▶ **Goal of the exercise**:
Reply with exactly the lines from the one that contains "blue mushroom: 4 -> 2" through the last line of the records below, and with no other lines.

********************

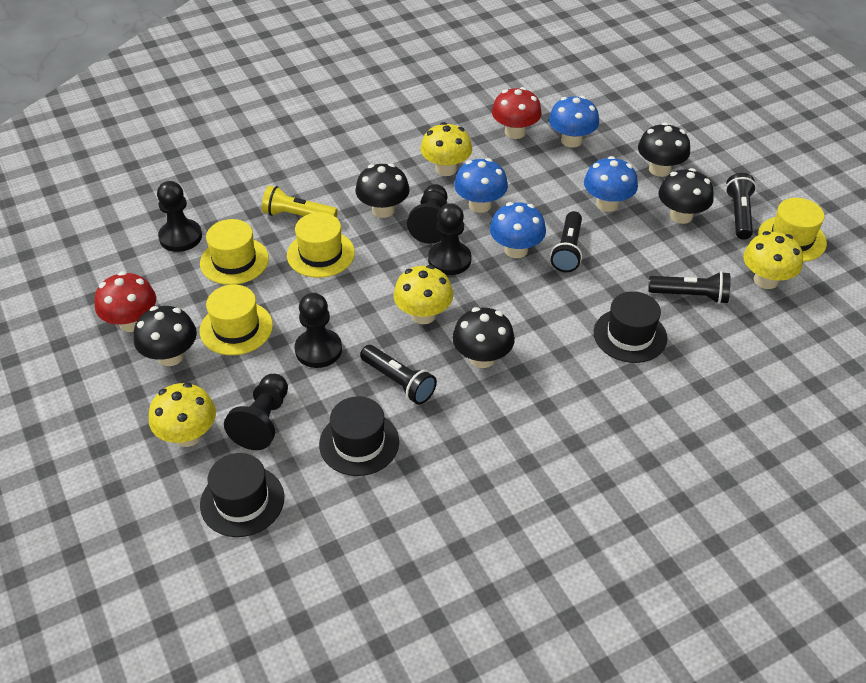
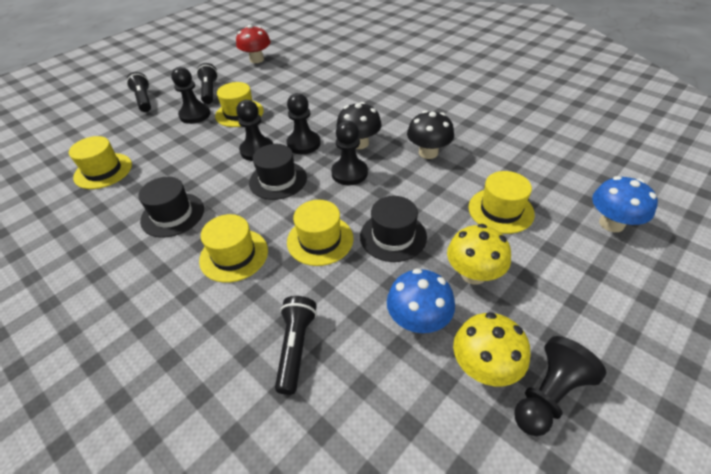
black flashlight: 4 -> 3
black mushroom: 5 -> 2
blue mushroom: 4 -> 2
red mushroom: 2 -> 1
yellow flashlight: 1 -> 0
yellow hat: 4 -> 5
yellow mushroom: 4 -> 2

********************

▶ **Exercise output**:
blue mushroom: 4 -> 2
red mushroom: 2 -> 1
yellow flashlight: 1 -> 0
yellow hat: 4 -> 5
yellow mushroom: 4 -> 2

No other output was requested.